**Data records**

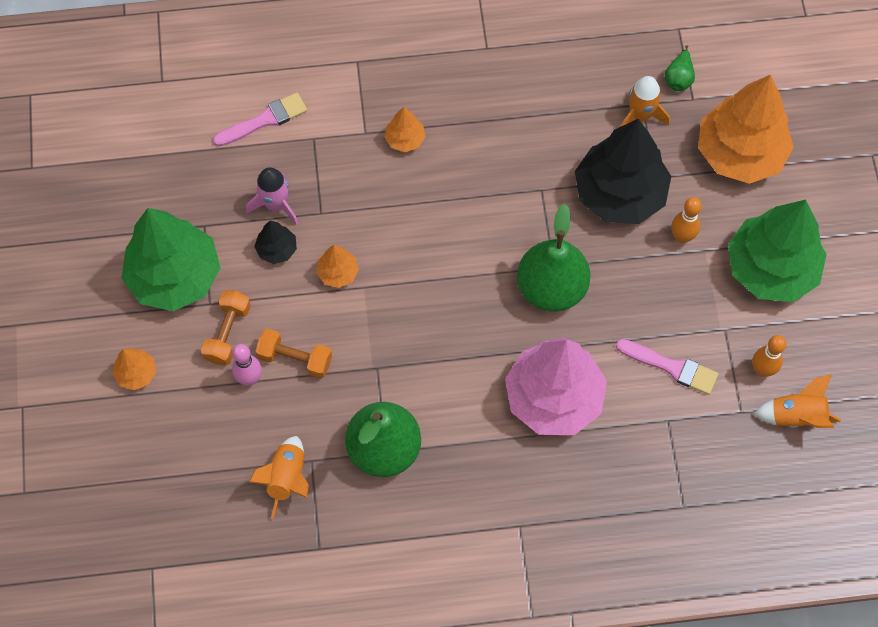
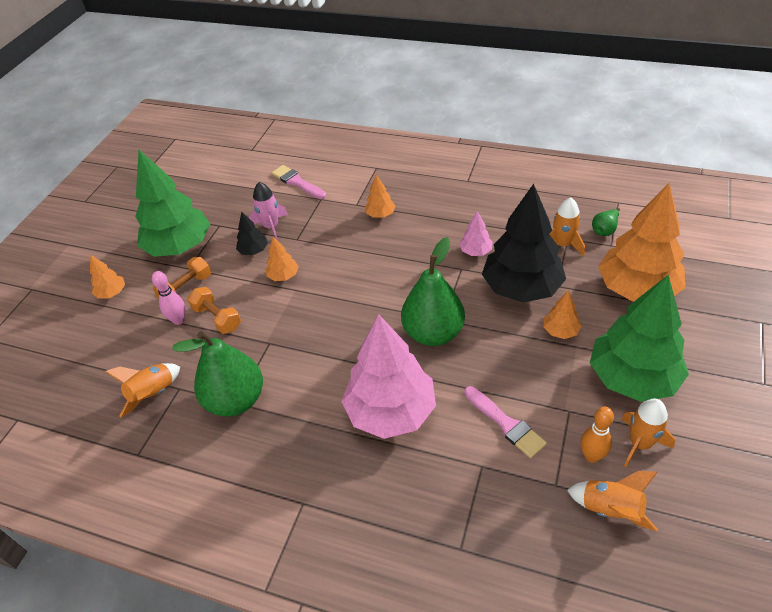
camera: 30 degrees right, 20 degrees down
(265, 120) = (297, 182): pink brush -> pink brush turned 135 degrees counterclockwise
(547, 159) = (475, 251): none -> pink tree
(682, 237) = (560, 331): orange bowling pin -> orange tree
(800, 339) = (640, 443): none -> orange rocket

**ACTIVITY**
What is needed is an exact copy of every record above, minus the images.

**EXERCISE RESPONSE**
camera: 30 degrees right, 20 degrees down
(265, 120) = (297, 182): pink brush -> pink brush turned 135 degrees counterclockwise
(547, 159) = (475, 251): none -> pink tree
(682, 237) = (560, 331): orange bowling pin -> orange tree
(800, 339) = (640, 443): none -> orange rocket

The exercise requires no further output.